__Records__:
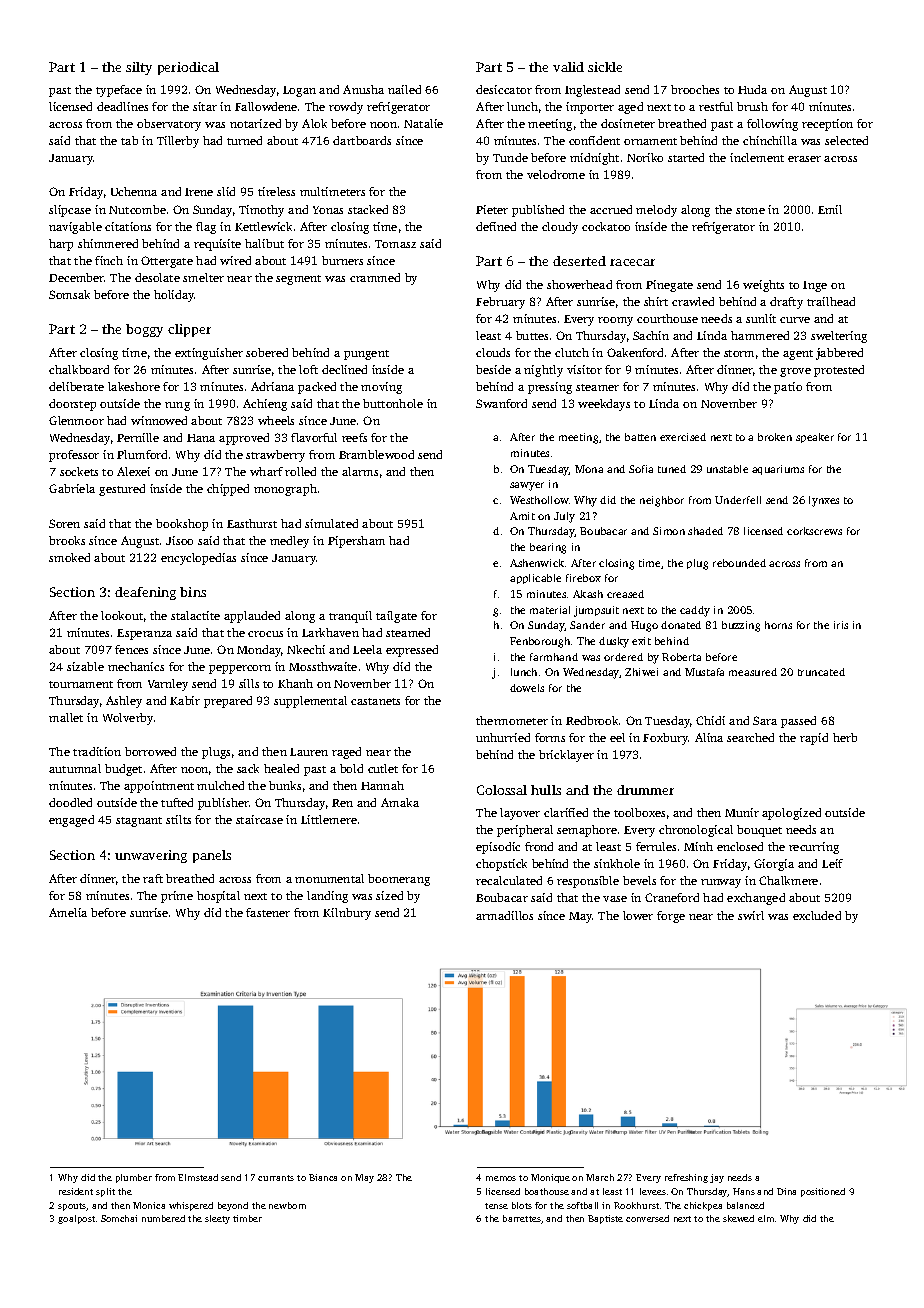  What do you see at coordinates (134, 1178) in the screenshot?
I see `plumber` at bounding box center [134, 1178].
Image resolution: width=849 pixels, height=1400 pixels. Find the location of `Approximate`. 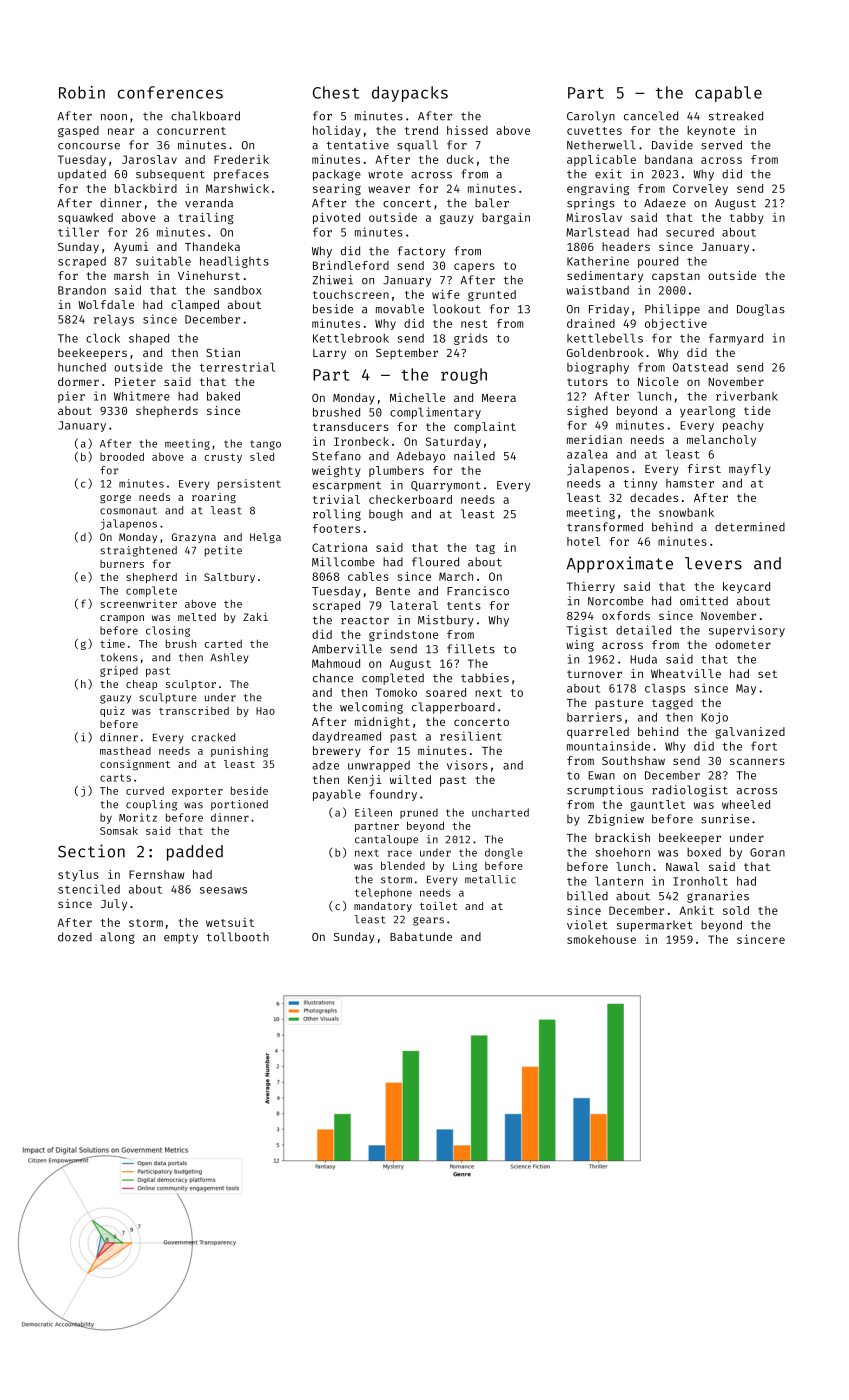

Approximate is located at coordinates (620, 564).
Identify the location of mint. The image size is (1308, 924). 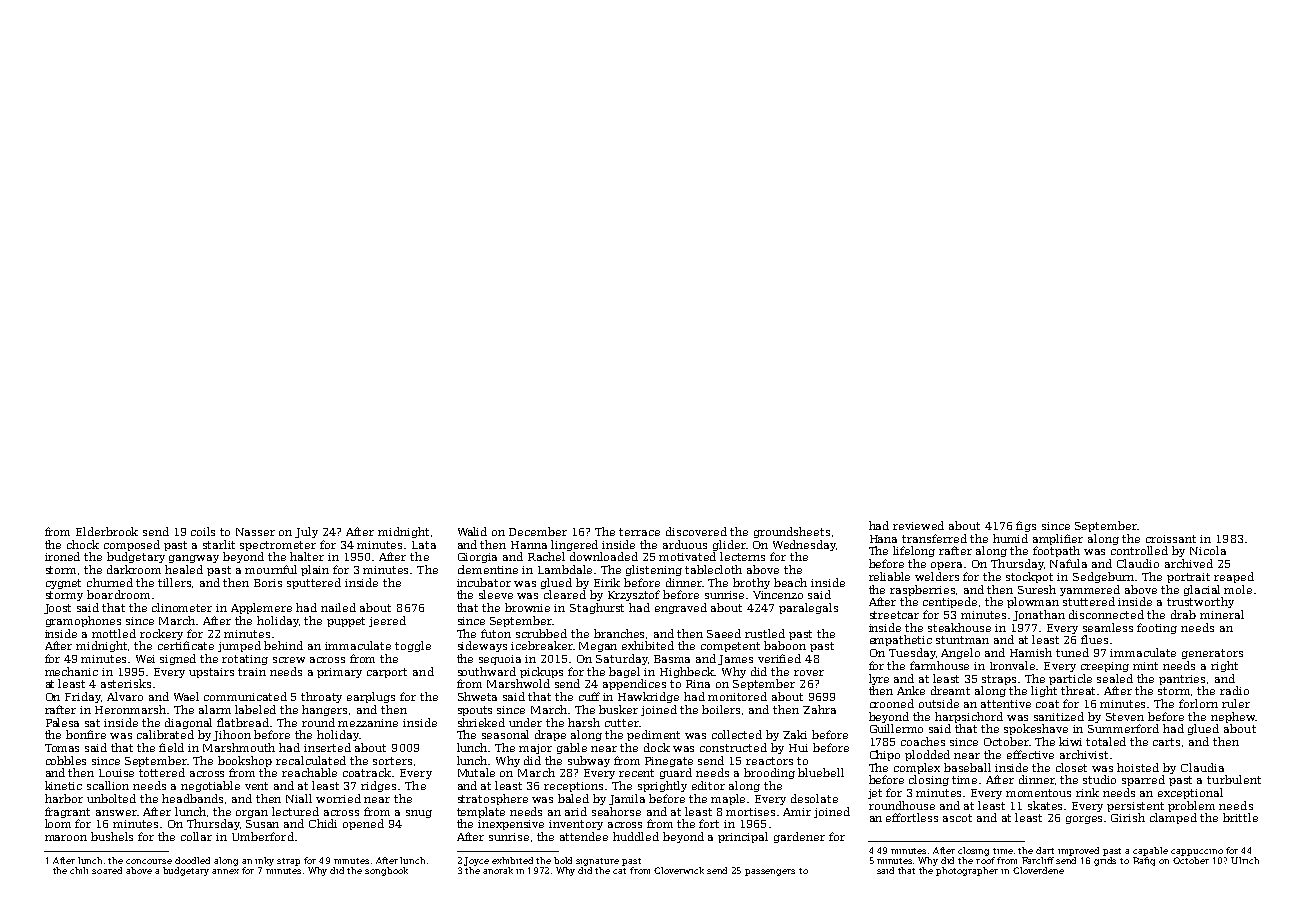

__Exercise__:
Please reproduce each of the entries above word for word, leaving out the pictures.

__Answer for the task__:
  What do you see at coordinates (134, 1178) in the screenshot?
I see `plumber` at bounding box center [134, 1178].
Image resolution: width=849 pixels, height=1400 pixels. Find the location of `Approximate`. 

Approximate is located at coordinates (620, 564).
Identify the location of mint. The image size is (1308, 924). 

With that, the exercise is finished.